:: WORK ORDER ::
From the line containing "The purple bottle" to the end of the entries, return every line exactly, both ends included, and add nothing.

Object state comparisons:
###
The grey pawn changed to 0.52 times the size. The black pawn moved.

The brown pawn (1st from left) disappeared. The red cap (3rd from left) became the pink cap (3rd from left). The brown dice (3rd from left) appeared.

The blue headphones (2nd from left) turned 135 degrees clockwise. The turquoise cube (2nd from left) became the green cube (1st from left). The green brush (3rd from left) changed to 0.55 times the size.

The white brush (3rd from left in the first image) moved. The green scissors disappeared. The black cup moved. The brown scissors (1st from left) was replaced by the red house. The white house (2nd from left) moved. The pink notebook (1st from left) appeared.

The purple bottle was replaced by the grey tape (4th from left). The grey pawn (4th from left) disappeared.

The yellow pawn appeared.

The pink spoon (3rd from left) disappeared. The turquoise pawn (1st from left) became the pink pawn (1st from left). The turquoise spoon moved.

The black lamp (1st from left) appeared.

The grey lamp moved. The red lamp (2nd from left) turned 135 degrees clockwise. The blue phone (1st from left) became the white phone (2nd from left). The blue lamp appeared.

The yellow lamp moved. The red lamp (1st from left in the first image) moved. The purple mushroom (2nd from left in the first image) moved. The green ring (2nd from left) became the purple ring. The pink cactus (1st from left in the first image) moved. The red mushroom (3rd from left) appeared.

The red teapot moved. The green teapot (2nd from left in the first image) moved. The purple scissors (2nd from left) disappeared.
###
:: YOUR RESPONSE ::
The purple bottle was replaced by the grey tape (4th from left). The grey pawn (4th from left) disappeared.

The yellow pawn appeared.

The pink spoon (3rd from left) disappeared. The turquoise pawn (1st from left) became the pink pawn (1st from left). The turquoise spoon moved.

The black lamp (1st from left) appeared.

The grey lamp moved. The red lamp (2nd from left) turned 135 degrees clockwise. The blue phone (1st from left) became the white phone (2nd from left). The blue lamp appeared.

The yellow lamp moved. The red lamp (1st from left in the first image) moved. The purple mushroom (2nd from left in the first image) moved. The green ring (2nd from left) became the purple ring. The pink cactus (1st from left in the first image) moved. The red mushroom (3rd from left) appeared.

The red teapot moved. The green teapot (2nd from left in the first image) moved. The purple scissors (2nd from left) disappeared.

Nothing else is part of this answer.